**Entries supplied**
..........
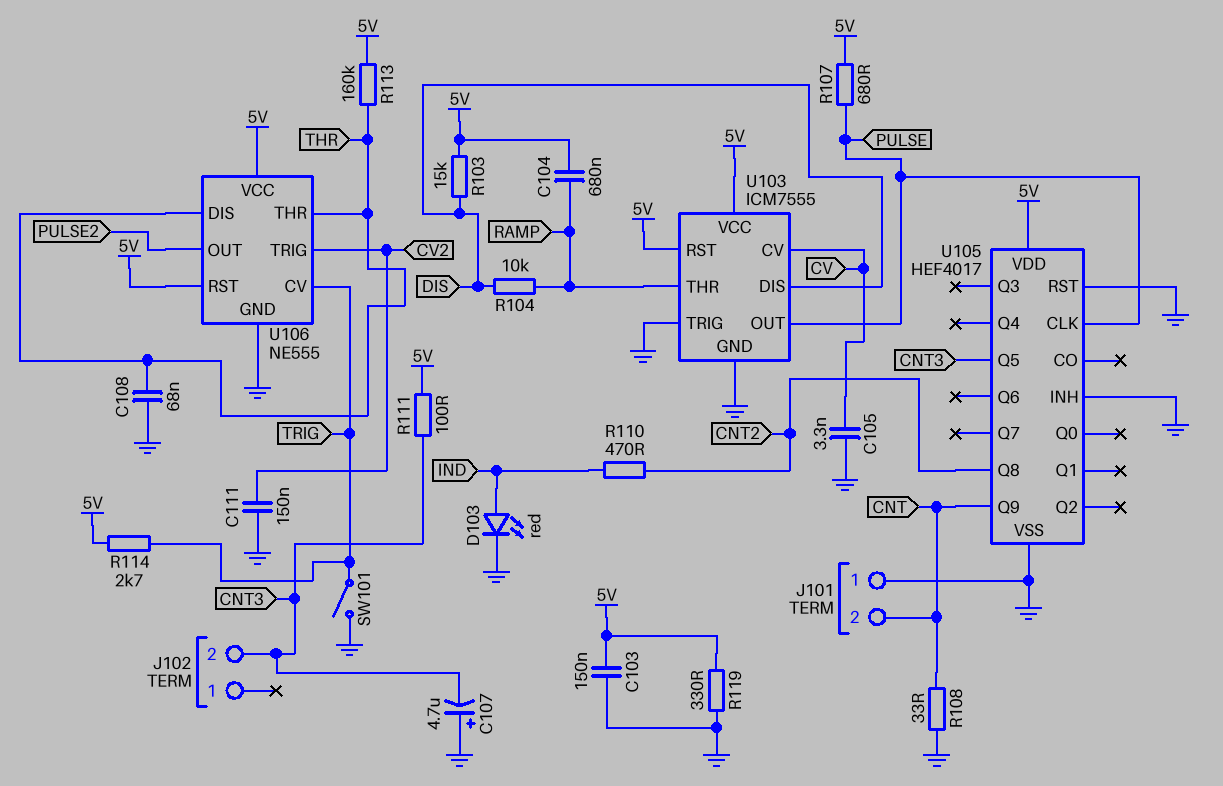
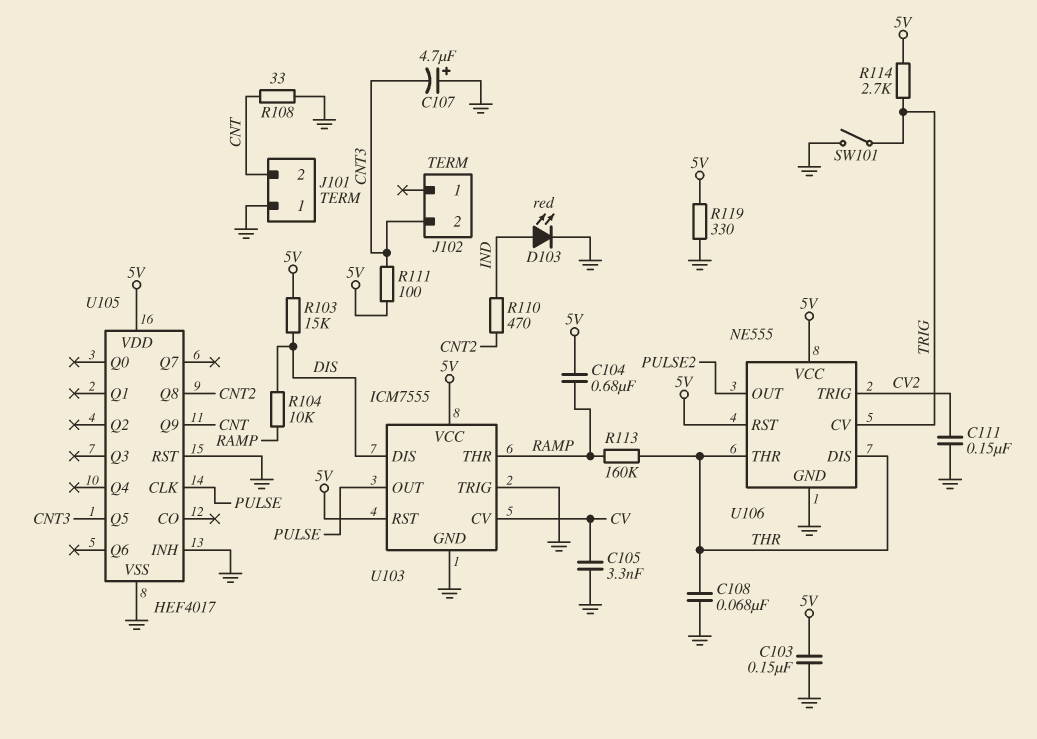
R107: 680 (5V, PULSE) -> none
R113: 160k (5V, THR) -> 160k (RAMP, THR)

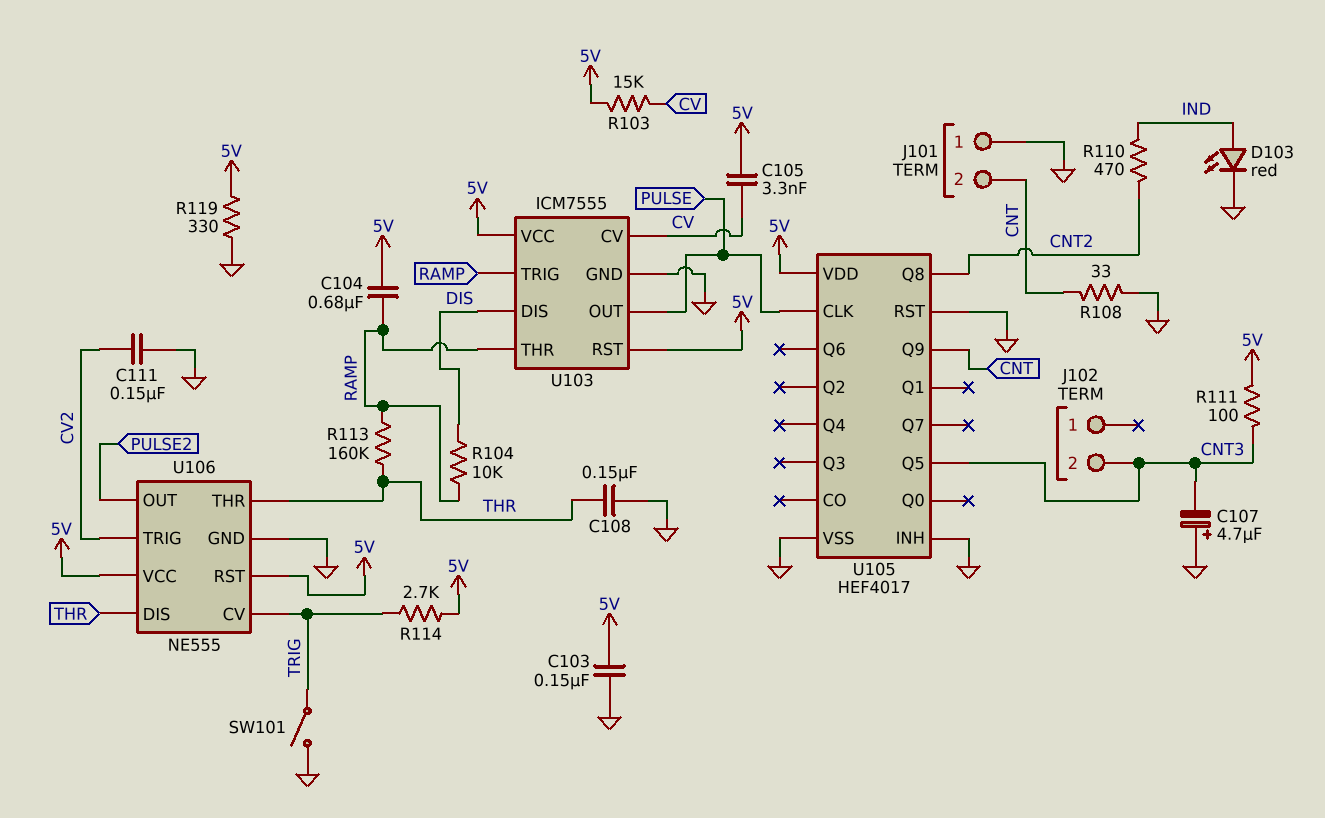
C105: 3.3nF (CV, GND) -> 3.3nF (5V, CV)
C108: 68nF (GND, THR) -> 150nF (GND, THR)
R103: 15k (5V, DIS) -> 15k (5V, CV)
U103 pin TRIG: GND -> RAMP

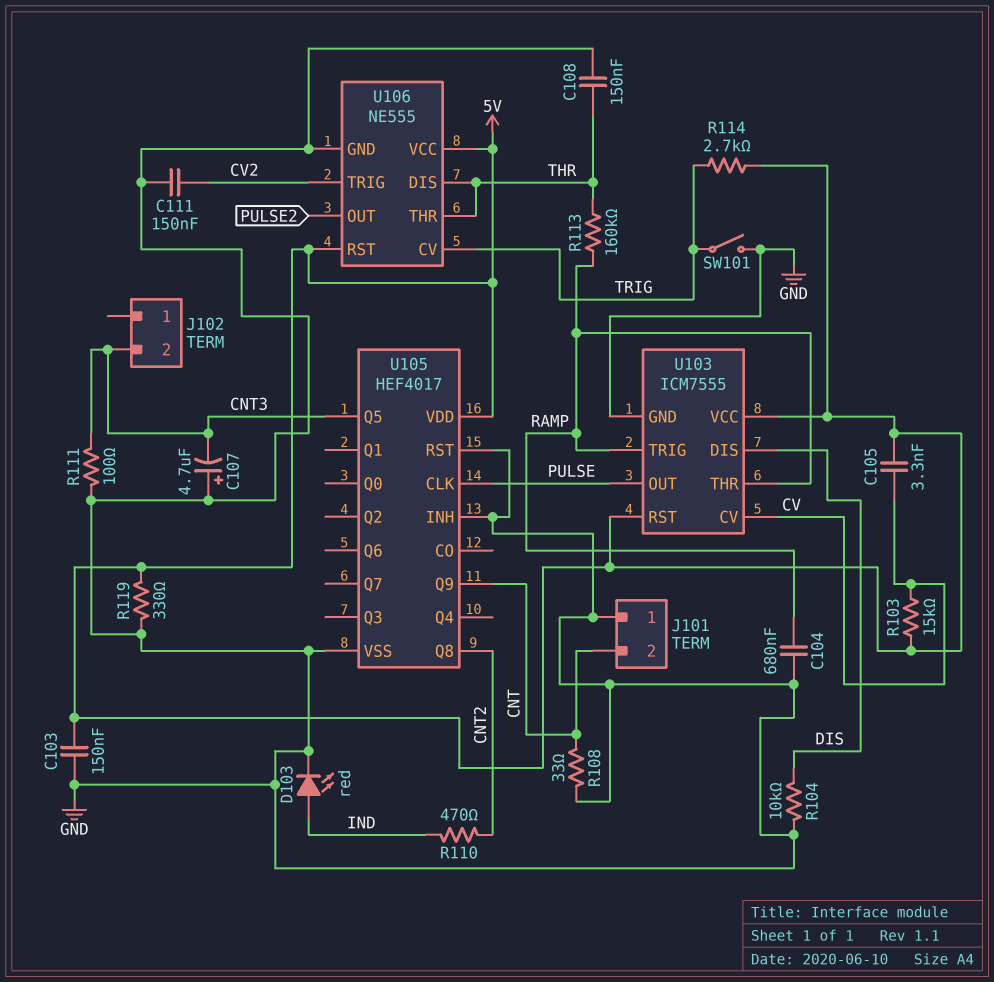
C104: 680nF (5V, RAMP) -> 680nF (GND, RAMP)
R104: 10k (DIS, RAMP) -> 10k (DIS, GND)
R111: 100 (5V, CNT3) -> 100 (CNT3, GND)

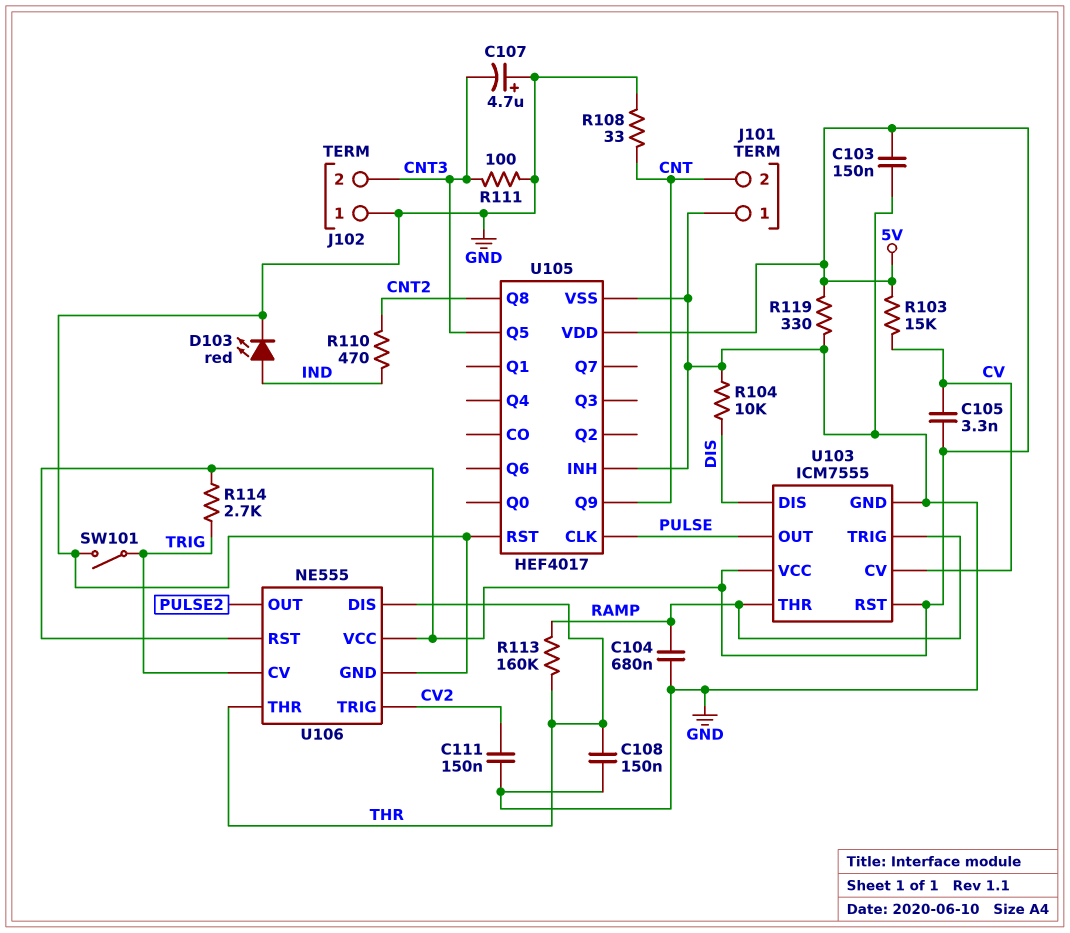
J102 pin 1: none -> GND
..........
**Exercise objective**
Go through the records and report each line that contains "none".

**Problem solution**
R107: 680 (5V, PULSE) -> none
J102 pin 1: none -> GND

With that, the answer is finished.